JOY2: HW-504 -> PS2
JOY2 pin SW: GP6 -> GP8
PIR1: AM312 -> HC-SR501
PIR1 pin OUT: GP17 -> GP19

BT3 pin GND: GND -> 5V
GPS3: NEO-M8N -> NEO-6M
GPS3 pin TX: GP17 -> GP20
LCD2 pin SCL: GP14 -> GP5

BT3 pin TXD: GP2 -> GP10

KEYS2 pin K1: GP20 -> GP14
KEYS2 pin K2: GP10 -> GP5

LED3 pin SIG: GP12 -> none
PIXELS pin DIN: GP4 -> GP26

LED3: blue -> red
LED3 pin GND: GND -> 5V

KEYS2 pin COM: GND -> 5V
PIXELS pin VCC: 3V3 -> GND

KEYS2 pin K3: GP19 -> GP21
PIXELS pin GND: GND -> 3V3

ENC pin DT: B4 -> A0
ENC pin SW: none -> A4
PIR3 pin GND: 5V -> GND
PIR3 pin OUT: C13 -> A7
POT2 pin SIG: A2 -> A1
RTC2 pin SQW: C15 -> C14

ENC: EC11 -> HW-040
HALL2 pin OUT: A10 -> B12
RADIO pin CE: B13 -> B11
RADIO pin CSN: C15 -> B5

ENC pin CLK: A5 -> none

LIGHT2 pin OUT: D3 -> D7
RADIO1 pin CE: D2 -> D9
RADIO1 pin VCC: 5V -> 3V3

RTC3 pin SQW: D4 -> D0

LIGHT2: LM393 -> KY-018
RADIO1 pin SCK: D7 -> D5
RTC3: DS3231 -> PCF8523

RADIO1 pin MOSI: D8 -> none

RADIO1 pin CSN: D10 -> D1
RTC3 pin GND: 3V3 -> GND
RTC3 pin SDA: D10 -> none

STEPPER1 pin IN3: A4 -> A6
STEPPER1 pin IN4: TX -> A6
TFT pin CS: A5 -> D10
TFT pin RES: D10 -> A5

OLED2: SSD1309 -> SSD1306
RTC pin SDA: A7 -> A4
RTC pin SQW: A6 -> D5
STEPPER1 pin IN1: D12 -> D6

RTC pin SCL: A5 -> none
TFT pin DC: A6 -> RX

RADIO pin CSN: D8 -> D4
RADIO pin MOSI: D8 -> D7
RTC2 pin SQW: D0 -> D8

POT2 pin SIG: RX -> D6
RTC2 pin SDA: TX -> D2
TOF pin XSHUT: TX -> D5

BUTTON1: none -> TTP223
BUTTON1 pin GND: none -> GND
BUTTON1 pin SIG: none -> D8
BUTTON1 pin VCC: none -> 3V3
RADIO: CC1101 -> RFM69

_ _ _ _ _ _ _

Work instructions:
From the line containing "RTC3 pin GND: 3V3 -> GND" to the last line of the material, please quote every line exactly and only those.

Reply:
RTC3 pin GND: 3V3 -> GND
RTC3 pin SDA: D10 -> none

STEPPER1 pin IN3: A4 -> A6
STEPPER1 pin IN4: TX -> A6
TFT pin CS: A5 -> D10
TFT pin RES: D10 -> A5

OLED2: SSD1309 -> SSD1306
RTC pin SDA: A7 -> A4
RTC pin SQW: A6 -> D5
STEPPER1 pin IN1: D12 -> D6

RTC pin SCL: A5 -> none
TFT pin DC: A6 -> RX

RADIO pin CSN: D8 -> D4
RADIO pin MOSI: D8 -> D7
RTC2 pin SQW: D0 -> D8

POT2 pin SIG: RX -> D6
RTC2 pin SDA: TX -> D2
TOF pin XSHUT: TX -> D5

BUTTON1: none -> TTP223
BUTTON1 pin GND: none -> GND
BUTTON1 pin SIG: none -> D8
BUTTON1 pin VCC: none -> 3V3
RADIO: CC1101 -> RFM69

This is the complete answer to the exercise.